> [RECORDS PROVIDED]
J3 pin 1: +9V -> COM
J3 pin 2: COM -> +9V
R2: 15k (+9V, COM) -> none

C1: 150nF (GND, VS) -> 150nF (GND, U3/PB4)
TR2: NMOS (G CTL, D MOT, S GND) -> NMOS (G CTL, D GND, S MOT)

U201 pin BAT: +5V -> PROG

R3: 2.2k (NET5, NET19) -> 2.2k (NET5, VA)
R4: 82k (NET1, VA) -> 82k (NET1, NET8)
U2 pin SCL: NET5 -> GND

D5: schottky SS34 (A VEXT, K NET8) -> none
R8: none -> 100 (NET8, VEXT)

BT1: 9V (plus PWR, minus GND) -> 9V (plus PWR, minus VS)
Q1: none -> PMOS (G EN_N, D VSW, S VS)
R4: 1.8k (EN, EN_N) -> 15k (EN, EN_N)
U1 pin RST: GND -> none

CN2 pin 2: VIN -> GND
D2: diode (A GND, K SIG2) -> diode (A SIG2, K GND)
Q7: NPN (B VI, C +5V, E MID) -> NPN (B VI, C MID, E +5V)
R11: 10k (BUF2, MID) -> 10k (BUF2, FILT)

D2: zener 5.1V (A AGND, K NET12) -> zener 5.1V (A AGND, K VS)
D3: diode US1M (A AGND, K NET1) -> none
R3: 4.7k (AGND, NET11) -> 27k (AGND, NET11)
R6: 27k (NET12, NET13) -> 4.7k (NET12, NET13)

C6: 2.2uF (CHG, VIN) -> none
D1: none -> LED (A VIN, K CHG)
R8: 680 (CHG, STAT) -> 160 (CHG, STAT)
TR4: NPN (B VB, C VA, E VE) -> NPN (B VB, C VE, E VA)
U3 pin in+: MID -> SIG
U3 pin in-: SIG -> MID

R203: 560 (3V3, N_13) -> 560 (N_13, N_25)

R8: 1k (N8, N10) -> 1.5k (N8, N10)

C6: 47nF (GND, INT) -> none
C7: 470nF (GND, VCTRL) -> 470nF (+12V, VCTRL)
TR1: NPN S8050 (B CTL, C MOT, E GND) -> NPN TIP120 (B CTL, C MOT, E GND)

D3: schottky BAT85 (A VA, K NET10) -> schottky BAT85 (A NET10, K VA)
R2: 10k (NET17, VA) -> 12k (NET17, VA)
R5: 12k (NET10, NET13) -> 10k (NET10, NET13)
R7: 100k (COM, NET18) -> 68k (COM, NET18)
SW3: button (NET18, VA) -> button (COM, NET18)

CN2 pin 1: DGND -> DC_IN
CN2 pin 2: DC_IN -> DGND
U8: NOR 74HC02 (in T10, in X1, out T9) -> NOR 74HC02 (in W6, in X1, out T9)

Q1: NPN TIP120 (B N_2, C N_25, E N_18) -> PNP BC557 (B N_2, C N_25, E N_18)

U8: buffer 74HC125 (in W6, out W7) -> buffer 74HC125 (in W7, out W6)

> [TRY IT]
All of the records above need to be printed again exactly as they appear.

> [RESPONSE AREA]
J3 pin 1: +9V -> COM
J3 pin 2: COM -> +9V
R2: 15k (+9V, COM) -> none

C1: 150nF (GND, VS) -> 150nF (GND, U3/PB4)
TR2: NMOS (G CTL, D MOT, S GND) -> NMOS (G CTL, D GND, S MOT)

U201 pin BAT: +5V -> PROG

R3: 2.2k (NET5, NET19) -> 2.2k (NET5, VA)
R4: 82k (NET1, VA) -> 82k (NET1, NET8)
U2 pin SCL: NET5 -> GND

D5: schottky SS34 (A VEXT, K NET8) -> none
R8: none -> 100 (NET8, VEXT)

BT1: 9V (plus PWR, minus GND) -> 9V (plus PWR, minus VS)
Q1: none -> PMOS (G EN_N, D VSW, S VS)
R4: 1.8k (EN, EN_N) -> 15k (EN, EN_N)
U1 pin RST: GND -> none

CN2 pin 2: VIN -> GND
D2: diode (A GND, K SIG2) -> diode (A SIG2, K GND)
Q7: NPN (B VI, C +5V, E MID) -> NPN (B VI, C MID, E +5V)
R11: 10k (BUF2, MID) -> 10k (BUF2, FILT)

D2: zener 5.1V (A AGND, K NET12) -> zener 5.1V (A AGND, K VS)
D3: diode US1M (A AGND, K NET1) -> none
R3: 4.7k (AGND, NET11) -> 27k (AGND, NET11)
R6: 27k (NET12, NET13) -> 4.7k (NET12, NET13)

C6: 2.2uF (CHG, VIN) -> none
D1: none -> LED (A VIN, K CHG)
R8: 680 (CHG, STAT) -> 160 (CHG, STAT)
TR4: NPN (B VB, C VA, E VE) -> NPN (B VB, C VE, E VA)
U3 pin in+: MID -> SIG
U3 pin in-: SIG -> MID

R203: 560 (3V3, N_13) -> 560 (N_13, N_25)

R8: 1k (N8, N10) -> 1.5k (N8, N10)

C6: 47nF (GND, INT) -> none
C7: 470nF (GND, VCTRL) -> 470nF (+12V, VCTRL)
TR1: NPN S8050 (B CTL, C MOT, E GND) -> NPN TIP120 (B CTL, C MOT, E GND)

D3: schottky BAT85 (A VA, K NET10) -> schottky BAT85 (A NET10, K VA)
R2: 10k (NET17, VA) -> 12k (NET17, VA)
R5: 12k (NET10, NET13) -> 10k (NET10, NET13)
R7: 100k (COM, NET18) -> 68k (COM, NET18)
SW3: button (NET18, VA) -> button (COM, NET18)

CN2 pin 1: DGND -> DC_IN
CN2 pin 2: DC_IN -> DGND
U8: NOR 74HC02 (in T10, in X1, out T9) -> NOR 74HC02 (in W6, in X1, out T9)

Q1: NPN TIP120 (B N_2, C N_25, E N_18) -> PNP BC557 (B N_2, C N_25, E N_18)

U8: buffer 74HC125 (in W6, out W7) -> buffer 74HC125 (in W7, out W6)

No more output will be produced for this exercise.